*** Opening of DATA EXTRACTS ***

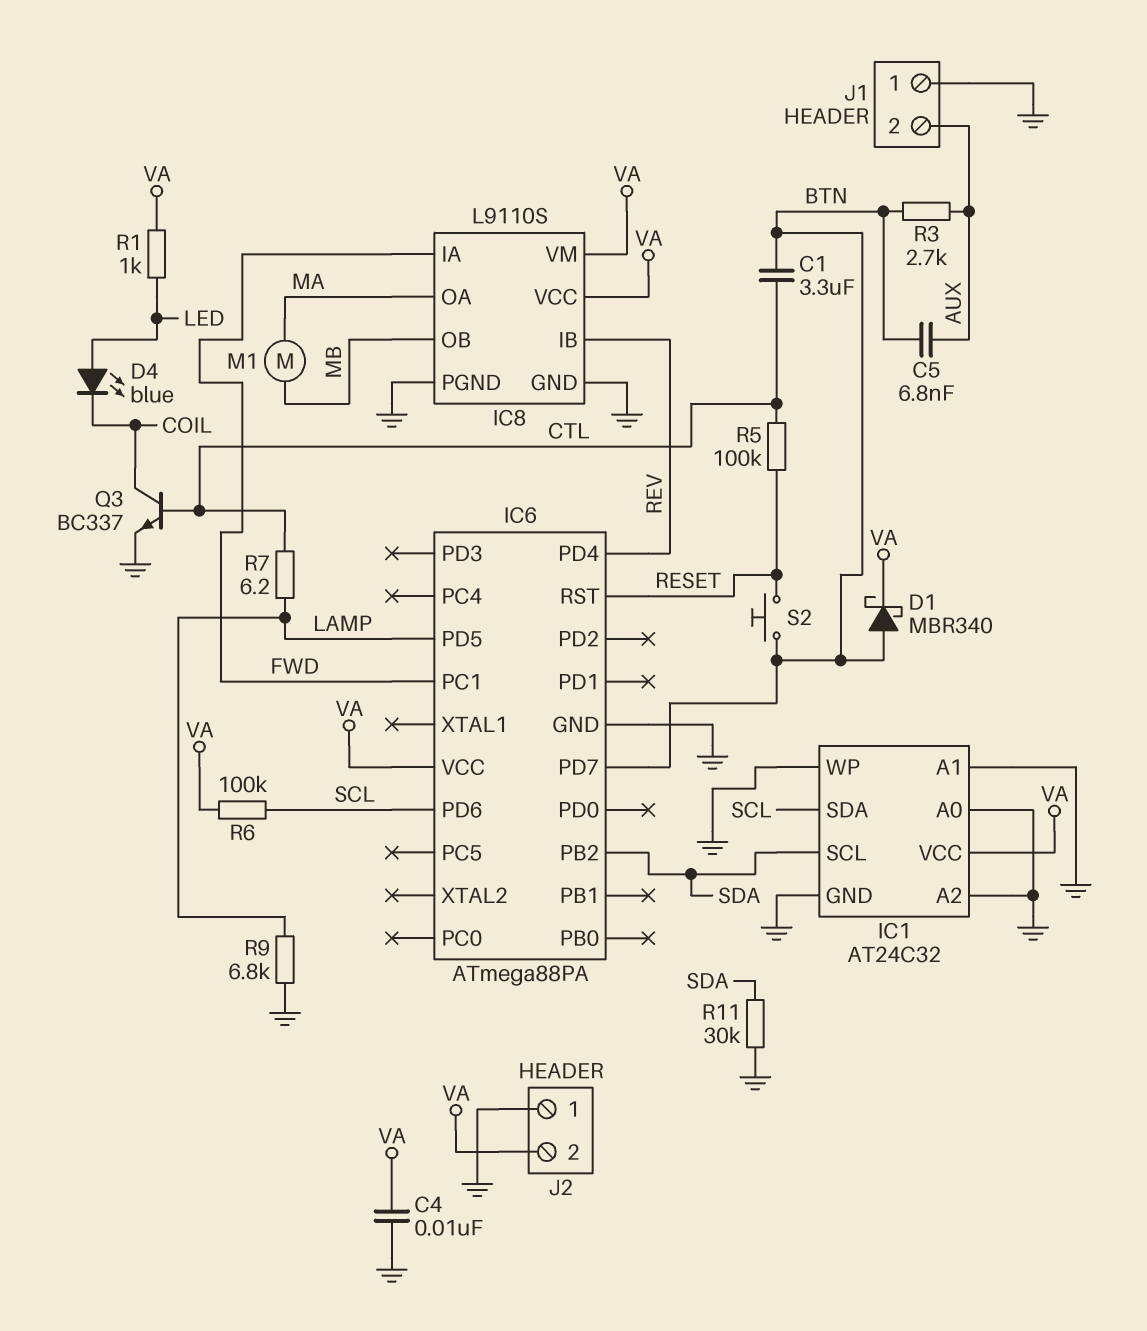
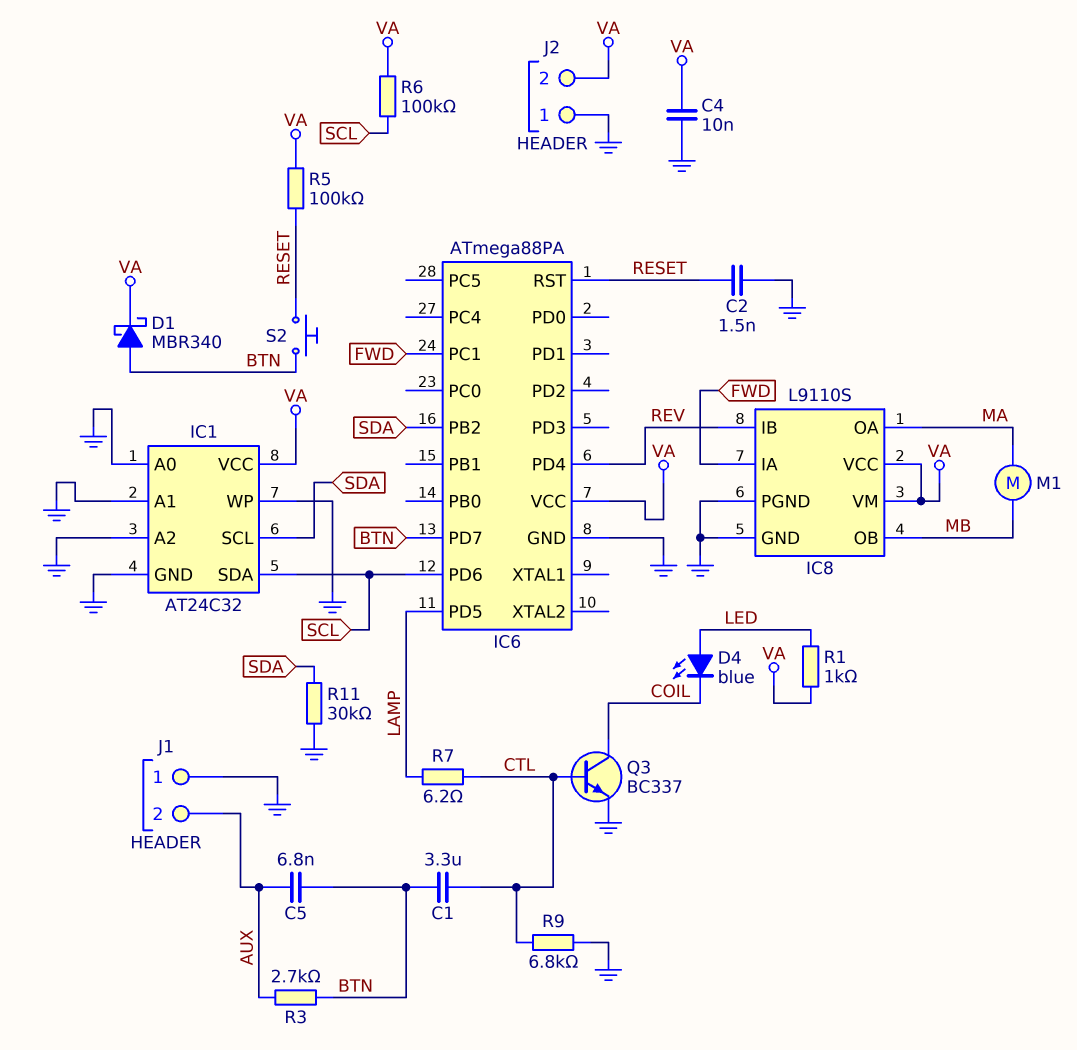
C2: none -> 1.5nF (GND, RESET)
R5: 100k (CTL, RESET) -> 100k (RESET, VA)
R9: 6.8k (GND, LAMP) -> 6.8k (CTL, GND)

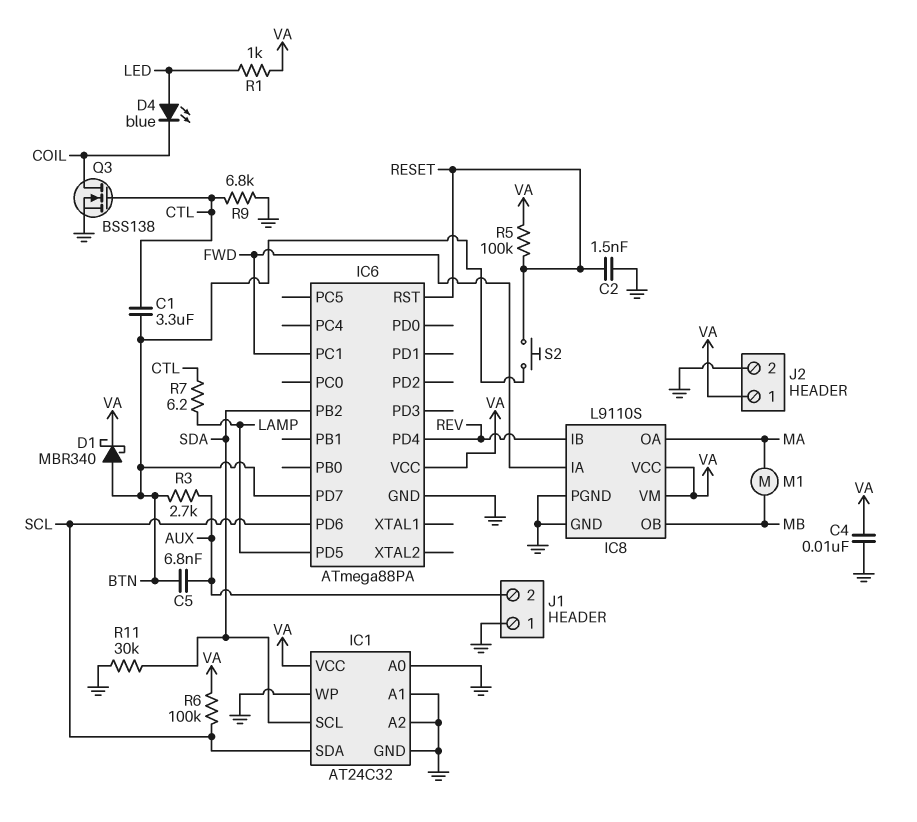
J2 pin 1: GND -> VA
J2 pin 2: VA -> GND
Q3: NPN BC337 (B CTL, C COIL, E GND) -> NMOS BSS138 (G CTL, D COIL, S GND)

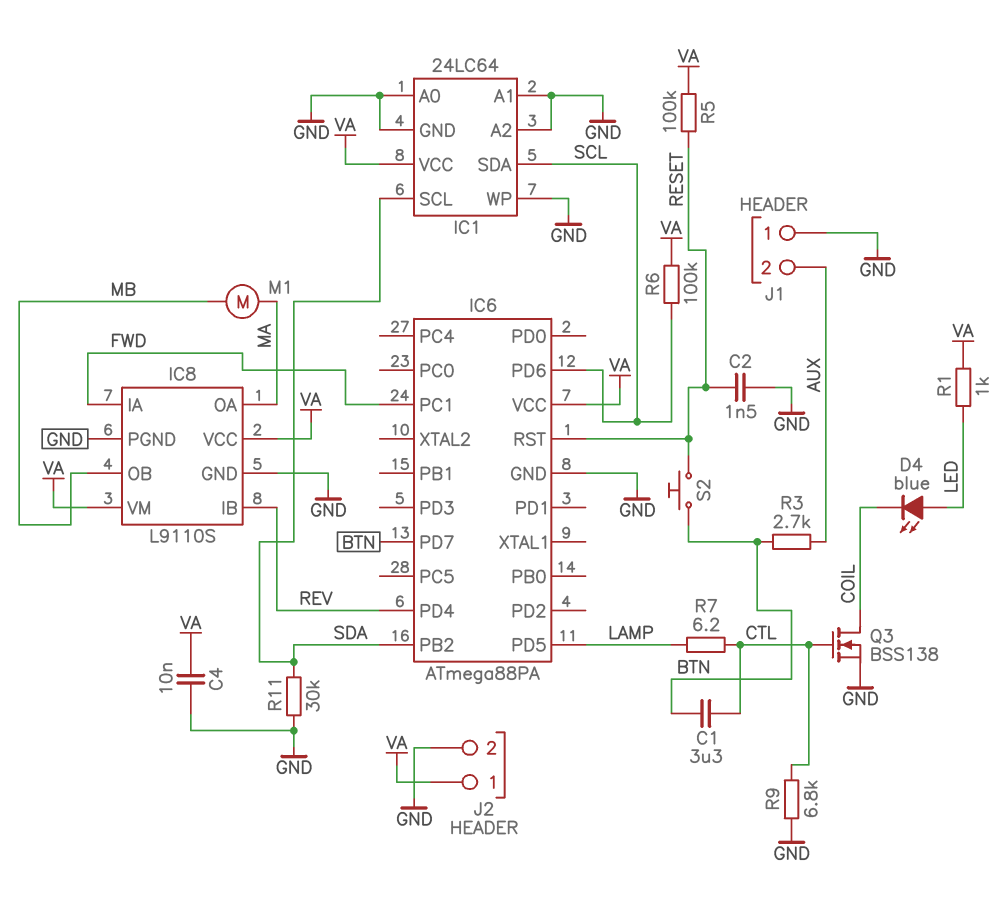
C5: 6.8nF (AUX, BTN) -> none
D1: schottky MBR340 (A BTN, K VA) -> none
IC1: AT24C32 -> 24LC64

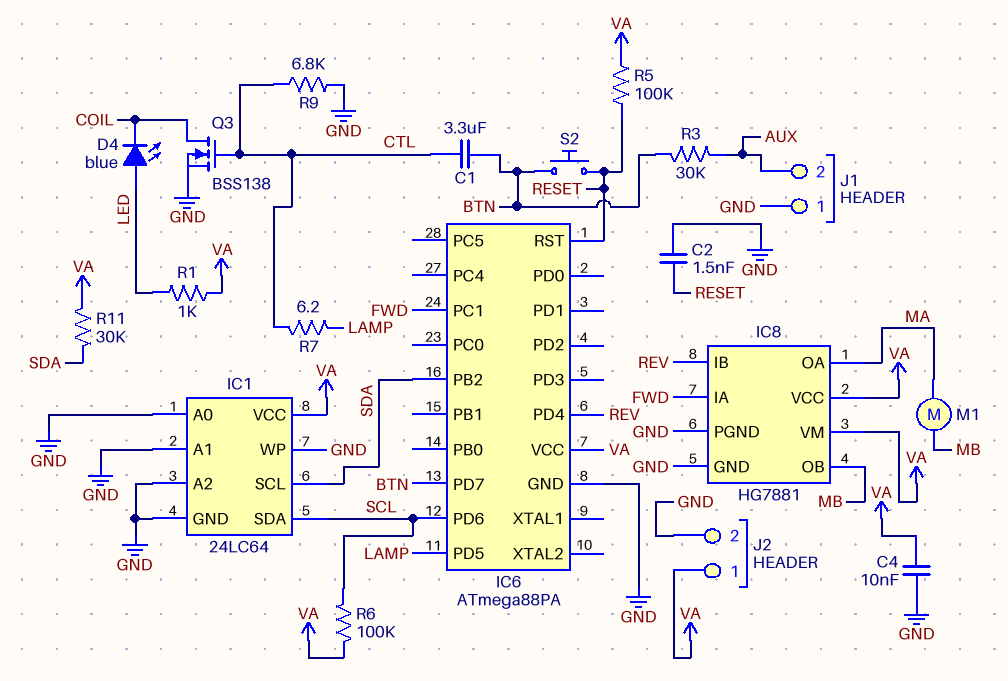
IC8: L9110S -> HG7881
R3: 2.7k (AUX, BTN) -> 30k (AUX, BTN)
R11: 30k (GND, SDA) -> 30k (SDA, VA)

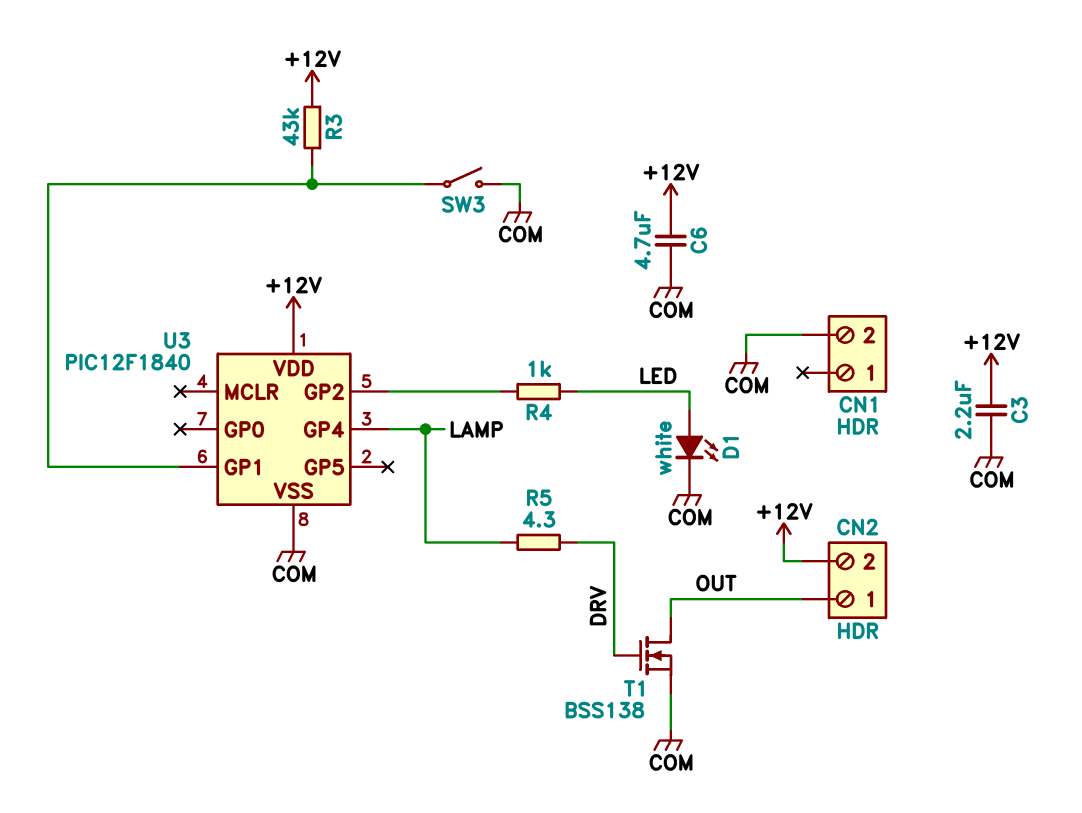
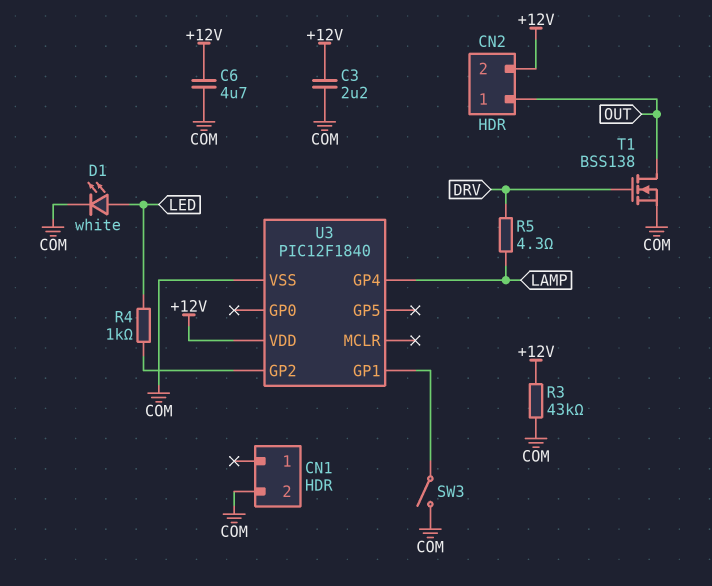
R3: 43k (+12V, U3/GP1) -> 43k (+12V, COM)

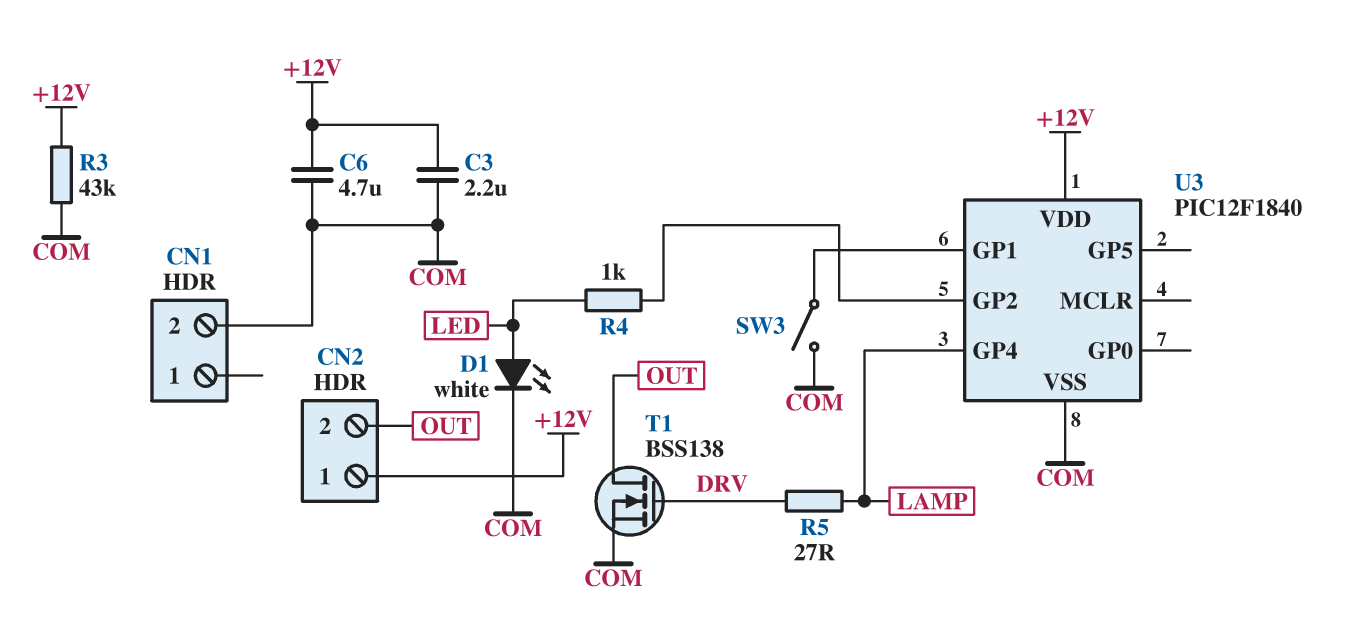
CN2 pin 1: OUT -> +12V
CN2 pin 2: +12V -> OUT
R5: 4.3 (DRV, LAMP) -> 27 (DRV, LAMP)

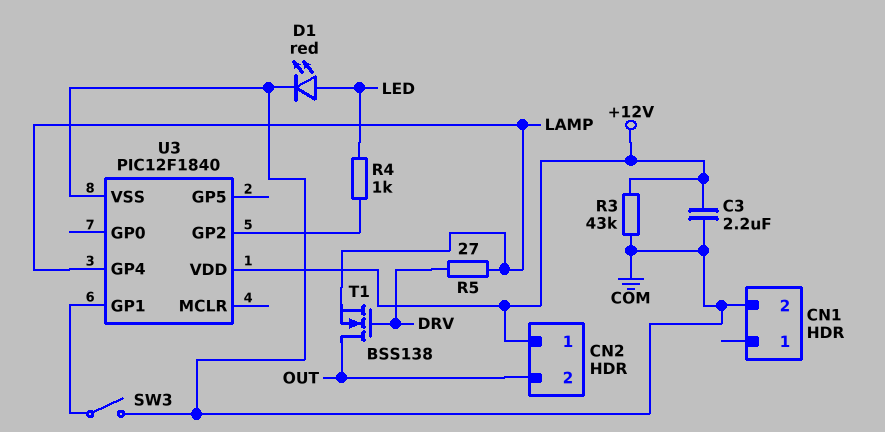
C6: 4.7uF (+12V, COM) -> none
D1: LED white (A LED, K COM) -> LED red (A LED, K COM)
T1: NMOS BSS138 (G DRV, D OUT, S COM) -> NMOS BSS138 (G DRV, D OUT, S LAMP)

*** Close of DATA EXTRACTS ***

With "none" as the search string, filter the records and return each line that has it.

C2: none -> 1.5nF (GND, RESET)
C5: 6.8nF (AUX, BTN) -> none
D1: schottky MBR340 (A BTN, K VA) -> none
C6: 4.7uF (+12V, COM) -> none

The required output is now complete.